#### [Data for processing]
· · ·

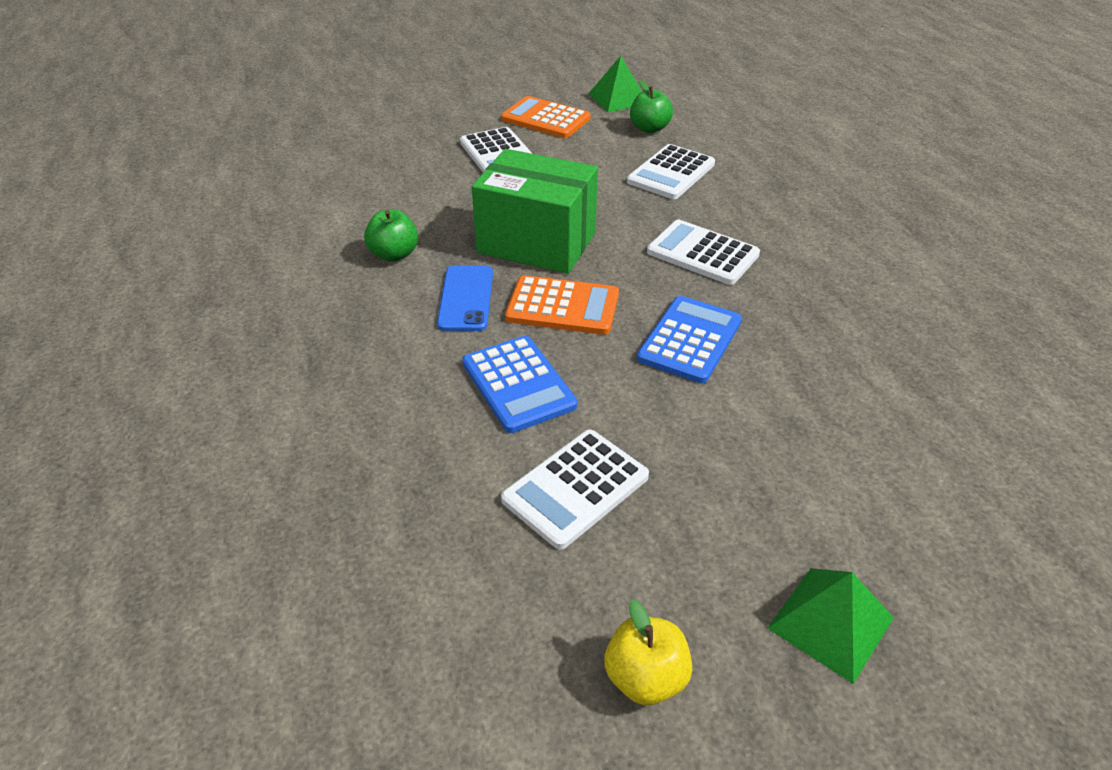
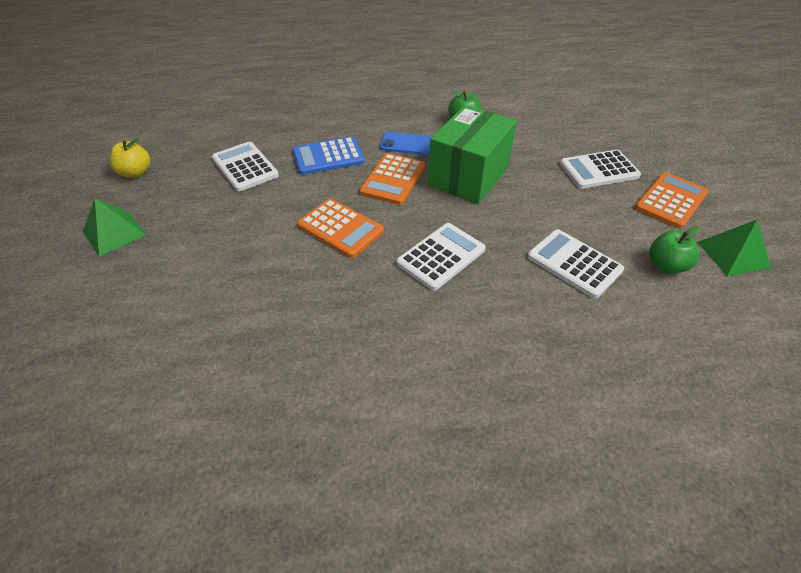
camera: 100 degrees right, 5 degrees up
(689, 340) = (340, 228): blue calculator -> orange calculator

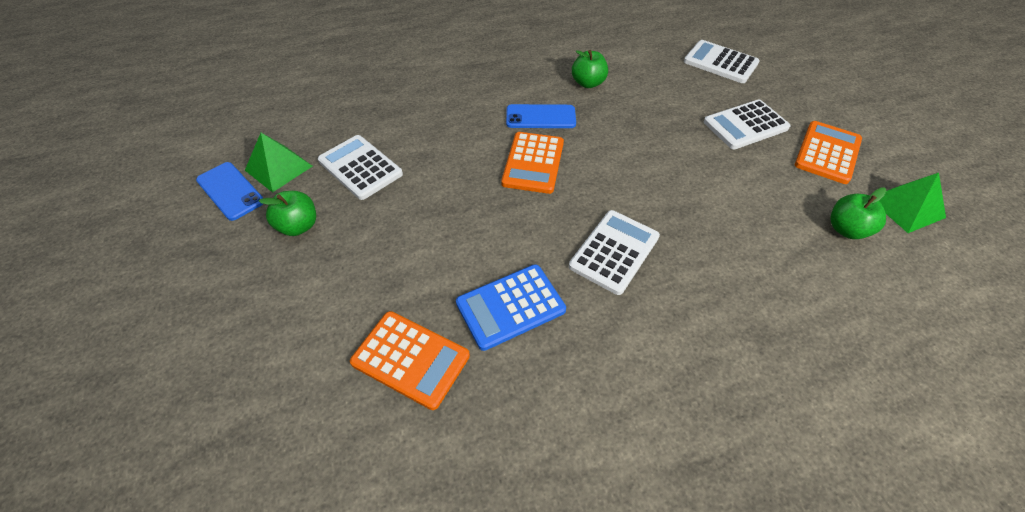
camera: 10 degrees left, 5 degrees up
(114, 233) = (228, 274): green pyramid -> green pyramid (279, 168)
(135, 173) = (230, 191): yellow apple -> blue phone
(181, 205) = (298, 226): none -> green apple
(328, 157) = (452, 143): blue calculator -> blue calculator (510, 307)
(340, 228) = (493, 232): orange calculator -> orange calculator (410, 359)
(469, 176) = (614, 149): green box -> none
(574, 264) = (754, 240): white calculator -> white calculator (720, 62)

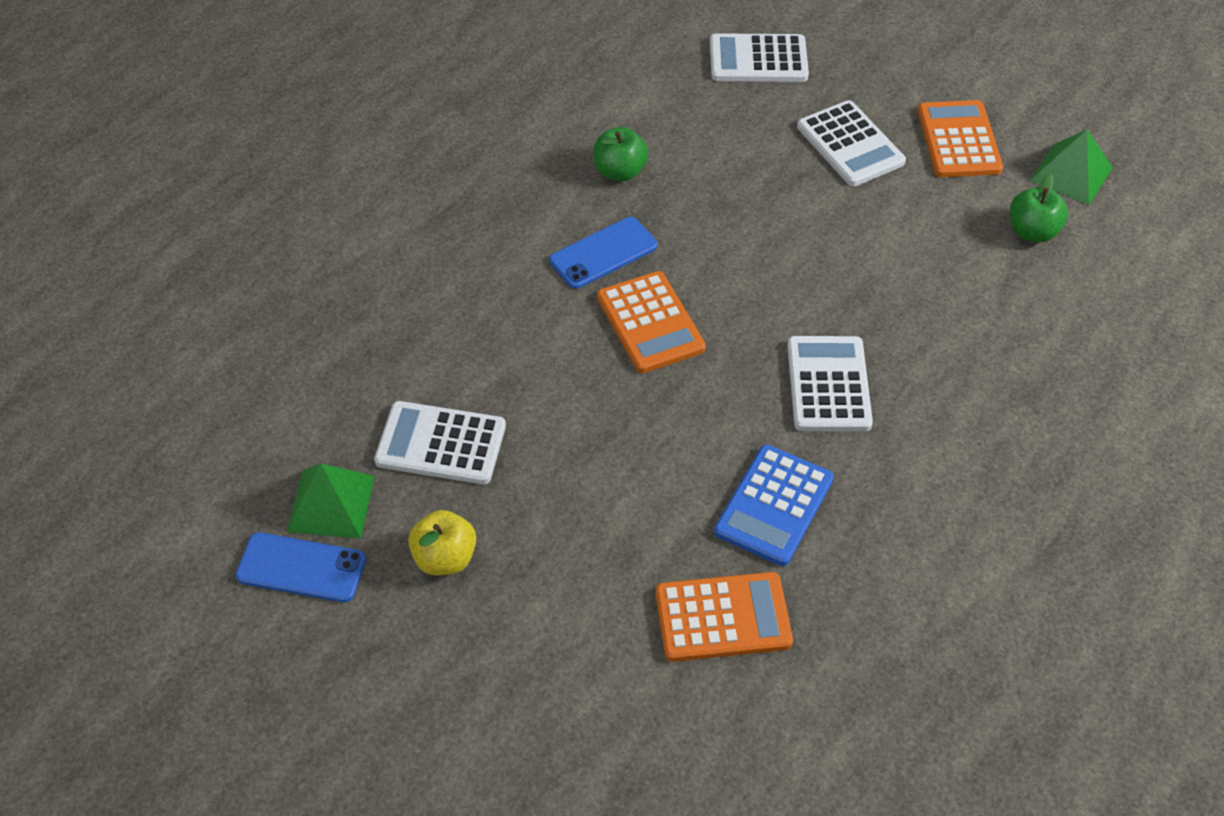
camera: 35 degrees left, 0 degrees up
(298, 226) = (444, 558): green apple -> yellow apple
(745, 125) = (850, 144): white calculator -> white calculator turned 60 degrees counterclockwise

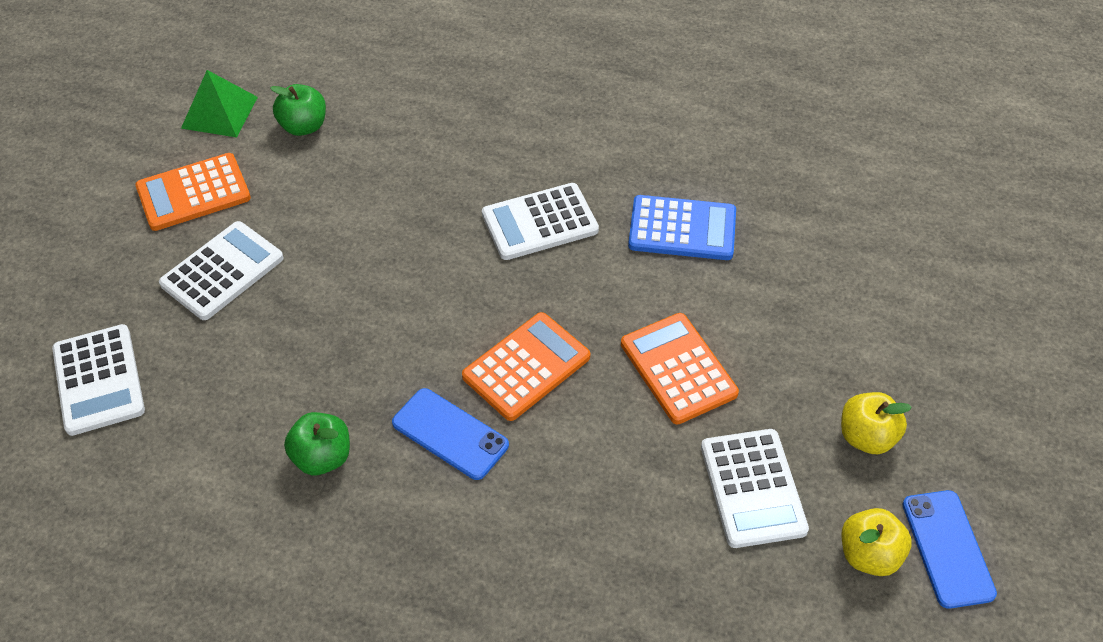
camera: 110 degrees left, 0 degrees up
(331, 503) = (869, 555): green pyramid -> yellow apple
(723, 617) = (801, 235): orange calculator -> orange calculator (678, 369)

· · ·

#### [Brief]
Could you show every line of the listing that holds the string "white"?

#### [Task result]
(574, 264) = (754, 240): white calculator -> white calculator (720, 62)
(745, 125) = (850, 144): white calculator -> white calculator turned 60 degrees counterclockwise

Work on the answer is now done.